Only the count is expected: the number of lines below that contain "donut".

[Scene difference descriptions]
● ● ● ● ● ● ●

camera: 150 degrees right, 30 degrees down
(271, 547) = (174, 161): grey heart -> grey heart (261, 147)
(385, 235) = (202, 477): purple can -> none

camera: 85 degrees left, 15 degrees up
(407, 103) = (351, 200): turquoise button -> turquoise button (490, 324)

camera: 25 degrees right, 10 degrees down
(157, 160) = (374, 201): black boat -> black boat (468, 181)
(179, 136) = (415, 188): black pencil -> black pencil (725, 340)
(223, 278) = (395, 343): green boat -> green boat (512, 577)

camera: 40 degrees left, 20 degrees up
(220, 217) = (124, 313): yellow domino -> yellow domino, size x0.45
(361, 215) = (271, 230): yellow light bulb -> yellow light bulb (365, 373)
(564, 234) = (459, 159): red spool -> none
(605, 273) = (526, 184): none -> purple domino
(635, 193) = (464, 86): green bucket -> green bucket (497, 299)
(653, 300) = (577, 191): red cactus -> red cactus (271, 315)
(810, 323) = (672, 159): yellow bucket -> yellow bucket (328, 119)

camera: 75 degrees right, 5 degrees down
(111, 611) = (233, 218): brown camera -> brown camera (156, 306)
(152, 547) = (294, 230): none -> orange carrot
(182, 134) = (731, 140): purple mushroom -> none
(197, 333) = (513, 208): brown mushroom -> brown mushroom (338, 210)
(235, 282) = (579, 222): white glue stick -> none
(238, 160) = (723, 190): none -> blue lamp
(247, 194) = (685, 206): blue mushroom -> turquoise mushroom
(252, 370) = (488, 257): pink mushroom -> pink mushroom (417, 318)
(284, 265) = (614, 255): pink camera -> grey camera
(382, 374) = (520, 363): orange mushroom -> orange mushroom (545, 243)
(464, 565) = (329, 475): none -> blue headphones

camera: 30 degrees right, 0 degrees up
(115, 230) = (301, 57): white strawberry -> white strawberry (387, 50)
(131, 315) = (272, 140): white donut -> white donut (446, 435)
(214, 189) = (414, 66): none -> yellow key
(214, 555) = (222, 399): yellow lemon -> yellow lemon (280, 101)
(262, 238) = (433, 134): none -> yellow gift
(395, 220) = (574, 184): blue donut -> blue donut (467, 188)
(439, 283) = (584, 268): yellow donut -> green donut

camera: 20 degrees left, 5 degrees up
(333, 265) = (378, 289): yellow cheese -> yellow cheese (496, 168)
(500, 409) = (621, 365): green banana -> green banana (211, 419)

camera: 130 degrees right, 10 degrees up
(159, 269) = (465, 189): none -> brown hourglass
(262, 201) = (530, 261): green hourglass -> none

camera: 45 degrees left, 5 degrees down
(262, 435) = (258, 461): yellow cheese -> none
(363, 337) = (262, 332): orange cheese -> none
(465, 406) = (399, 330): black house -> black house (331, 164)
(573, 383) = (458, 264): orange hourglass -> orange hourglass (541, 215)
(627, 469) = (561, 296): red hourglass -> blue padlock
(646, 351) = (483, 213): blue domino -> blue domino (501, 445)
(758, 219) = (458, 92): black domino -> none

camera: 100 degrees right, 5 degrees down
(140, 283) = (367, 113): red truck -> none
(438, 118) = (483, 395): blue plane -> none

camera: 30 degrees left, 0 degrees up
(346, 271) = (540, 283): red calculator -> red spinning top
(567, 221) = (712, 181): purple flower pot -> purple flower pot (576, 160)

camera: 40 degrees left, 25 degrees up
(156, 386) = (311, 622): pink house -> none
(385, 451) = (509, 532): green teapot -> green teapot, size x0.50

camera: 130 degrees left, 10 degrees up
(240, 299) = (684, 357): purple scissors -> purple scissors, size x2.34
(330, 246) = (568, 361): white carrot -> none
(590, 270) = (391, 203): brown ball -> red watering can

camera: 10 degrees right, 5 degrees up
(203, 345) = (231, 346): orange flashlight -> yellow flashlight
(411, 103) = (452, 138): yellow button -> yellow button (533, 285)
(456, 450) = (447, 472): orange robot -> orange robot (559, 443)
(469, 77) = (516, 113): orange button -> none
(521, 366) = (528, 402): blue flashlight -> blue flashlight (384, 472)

● ● ● ● ● ● ●

** Result **
3